#### [PROBLEM STATEMENT]
Return the entries verbatim and drop every picture.

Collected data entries
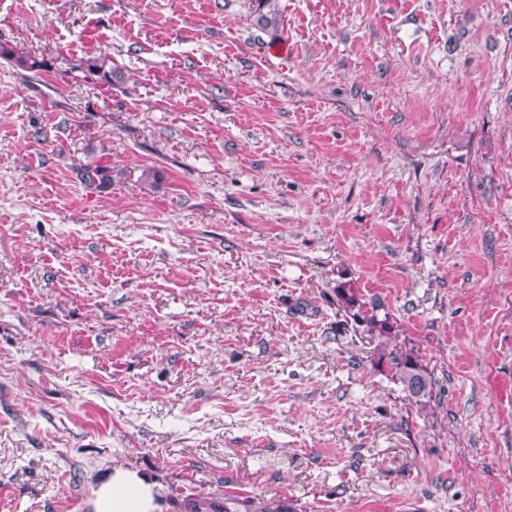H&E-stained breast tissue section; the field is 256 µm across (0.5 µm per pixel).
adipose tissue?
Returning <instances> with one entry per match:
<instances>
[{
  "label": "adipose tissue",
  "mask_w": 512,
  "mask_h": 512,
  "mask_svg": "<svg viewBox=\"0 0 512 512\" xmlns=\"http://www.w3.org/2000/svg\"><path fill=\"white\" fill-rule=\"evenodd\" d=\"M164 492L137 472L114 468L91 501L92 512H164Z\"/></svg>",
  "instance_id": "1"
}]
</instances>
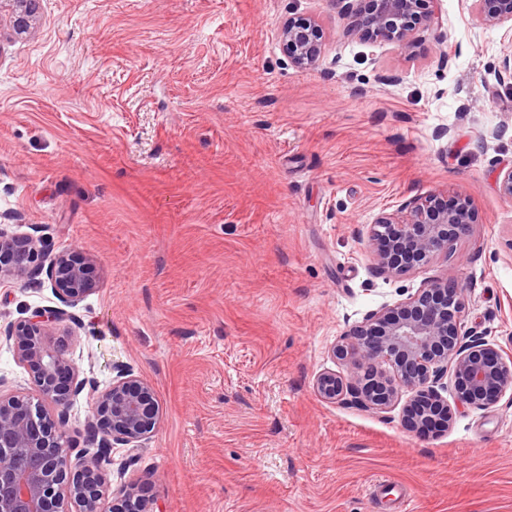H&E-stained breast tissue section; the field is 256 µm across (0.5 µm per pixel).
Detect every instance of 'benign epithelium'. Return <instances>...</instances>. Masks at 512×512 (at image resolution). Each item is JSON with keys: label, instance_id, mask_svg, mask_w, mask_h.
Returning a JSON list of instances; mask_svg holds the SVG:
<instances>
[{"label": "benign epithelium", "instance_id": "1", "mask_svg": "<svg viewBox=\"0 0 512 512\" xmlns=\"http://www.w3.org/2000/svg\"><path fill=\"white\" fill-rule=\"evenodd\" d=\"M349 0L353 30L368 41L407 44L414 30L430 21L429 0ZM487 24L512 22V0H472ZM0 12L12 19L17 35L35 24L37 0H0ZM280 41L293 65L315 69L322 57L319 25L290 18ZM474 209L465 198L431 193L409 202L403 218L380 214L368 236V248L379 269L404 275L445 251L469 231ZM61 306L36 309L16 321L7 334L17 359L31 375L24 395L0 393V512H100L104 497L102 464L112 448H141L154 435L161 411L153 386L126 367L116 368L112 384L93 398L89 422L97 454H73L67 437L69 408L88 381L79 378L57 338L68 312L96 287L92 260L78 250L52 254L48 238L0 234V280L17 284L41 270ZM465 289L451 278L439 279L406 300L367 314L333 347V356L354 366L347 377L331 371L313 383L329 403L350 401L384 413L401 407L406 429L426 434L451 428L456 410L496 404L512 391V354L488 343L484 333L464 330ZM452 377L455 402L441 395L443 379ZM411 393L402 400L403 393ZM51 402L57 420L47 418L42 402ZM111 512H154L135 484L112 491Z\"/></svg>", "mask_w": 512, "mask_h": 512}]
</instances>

#### [THE REPLY]
H&E-stained breast tissue section; the field is 256 µm across (0.5 µm per pixel).
adipose tissue?
Returning <instances> with one entry per match:
<instances>
[{
  "label": "adipose tissue",
  "mask_w": 512,
  "mask_h": 512,
  "mask_svg": "<svg viewBox=\"0 0 512 512\" xmlns=\"http://www.w3.org/2000/svg\"><path fill=\"white\" fill-rule=\"evenodd\" d=\"M164 492L137 472L114 468L91 501L92 512H164Z\"/></svg>",
  "instance_id": "1"
}]
</instances>
H&E-stained breast tissue section; the field is 256 µm across (0.5 µm per pixel).
Detect every instance of 'benign epithelium'. Return <instances>...</instances>. Masks at 512×512 (at image resolution). Each item is JSON with keys: label, instance_id, mask_svg, mask_w, mask_h.
Returning a JSON list of instances; mask_svg holds the SVG:
<instances>
[{"label": "benign epithelium", "instance_id": "1", "mask_svg": "<svg viewBox=\"0 0 512 512\" xmlns=\"http://www.w3.org/2000/svg\"><path fill=\"white\" fill-rule=\"evenodd\" d=\"M349 0L353 30L368 41L407 44L414 30L430 21L429 0ZM487 24L512 22V0H472ZM0 12L12 19L17 35L35 24L37 0H0ZM280 41L293 65L315 69L322 57L319 25L290 18ZM474 209L465 198L431 193L409 202L403 218L380 214L368 236V248L379 269L404 275L445 251L469 231ZM61 306L36 309L16 321L7 334L17 359L31 375L24 395L0 393V512H100L104 497L102 464L112 448H141L154 435L161 411L153 386L126 367L116 368L112 384L93 398L89 422L97 454H73L67 437L69 408L88 381L79 378L57 338L68 312L96 287L92 260L78 250L52 254L48 238L0 234V280L17 284L41 270ZM465 289L451 278L439 279L406 300L367 314L333 347V356L354 366L347 377L331 371L313 383L329 403L350 401L384 413L401 407L406 429L426 434L451 428L456 410L496 404L512 391V354L488 343L484 333L464 330ZM452 377L455 402L441 395L443 379ZM411 393L402 400L403 393ZM51 402L57 420L47 418L42 402ZM111 512H154L135 484L112 491Z\"/></svg>", "mask_w": 512, "mask_h": 512}]
</instances>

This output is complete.